--- Record extracts ---
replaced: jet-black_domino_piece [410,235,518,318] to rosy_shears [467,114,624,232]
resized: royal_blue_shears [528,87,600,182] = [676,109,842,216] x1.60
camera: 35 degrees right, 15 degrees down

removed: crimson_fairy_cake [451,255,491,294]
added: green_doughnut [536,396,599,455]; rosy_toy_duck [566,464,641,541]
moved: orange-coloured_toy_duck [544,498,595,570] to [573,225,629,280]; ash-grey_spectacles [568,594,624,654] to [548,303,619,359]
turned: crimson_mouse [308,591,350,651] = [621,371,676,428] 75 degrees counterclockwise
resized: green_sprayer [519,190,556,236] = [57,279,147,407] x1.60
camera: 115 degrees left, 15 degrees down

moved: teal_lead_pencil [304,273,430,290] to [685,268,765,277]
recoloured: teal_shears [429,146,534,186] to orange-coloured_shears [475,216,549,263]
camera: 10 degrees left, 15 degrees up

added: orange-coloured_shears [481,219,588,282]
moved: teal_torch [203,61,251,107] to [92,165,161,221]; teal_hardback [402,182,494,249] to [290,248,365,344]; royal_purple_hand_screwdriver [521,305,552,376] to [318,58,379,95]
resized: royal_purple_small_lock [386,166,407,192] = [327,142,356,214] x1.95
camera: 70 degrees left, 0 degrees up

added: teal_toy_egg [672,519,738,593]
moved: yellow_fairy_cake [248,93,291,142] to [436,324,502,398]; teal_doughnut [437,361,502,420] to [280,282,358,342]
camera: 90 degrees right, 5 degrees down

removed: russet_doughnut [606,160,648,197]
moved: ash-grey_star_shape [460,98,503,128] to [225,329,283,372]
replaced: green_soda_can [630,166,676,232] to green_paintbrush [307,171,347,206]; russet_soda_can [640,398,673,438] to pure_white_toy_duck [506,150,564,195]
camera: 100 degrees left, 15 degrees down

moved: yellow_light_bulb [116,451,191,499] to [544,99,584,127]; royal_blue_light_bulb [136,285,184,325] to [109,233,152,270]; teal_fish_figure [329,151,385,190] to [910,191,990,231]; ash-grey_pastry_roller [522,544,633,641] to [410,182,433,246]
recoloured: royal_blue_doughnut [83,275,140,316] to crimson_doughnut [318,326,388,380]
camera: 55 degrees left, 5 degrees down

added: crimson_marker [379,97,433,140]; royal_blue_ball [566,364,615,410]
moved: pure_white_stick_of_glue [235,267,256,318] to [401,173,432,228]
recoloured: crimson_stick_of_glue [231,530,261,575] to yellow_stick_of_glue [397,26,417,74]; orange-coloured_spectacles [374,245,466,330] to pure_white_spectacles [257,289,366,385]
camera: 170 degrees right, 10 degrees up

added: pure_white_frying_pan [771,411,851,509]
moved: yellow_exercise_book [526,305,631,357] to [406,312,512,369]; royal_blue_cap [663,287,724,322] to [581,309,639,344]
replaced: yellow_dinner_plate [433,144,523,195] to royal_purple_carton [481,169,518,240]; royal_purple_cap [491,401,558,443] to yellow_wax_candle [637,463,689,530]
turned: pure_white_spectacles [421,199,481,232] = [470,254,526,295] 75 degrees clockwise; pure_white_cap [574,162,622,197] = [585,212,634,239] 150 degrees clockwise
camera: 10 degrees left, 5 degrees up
---
Reply with only the number of lines in the material above where the string "turned" appears.

2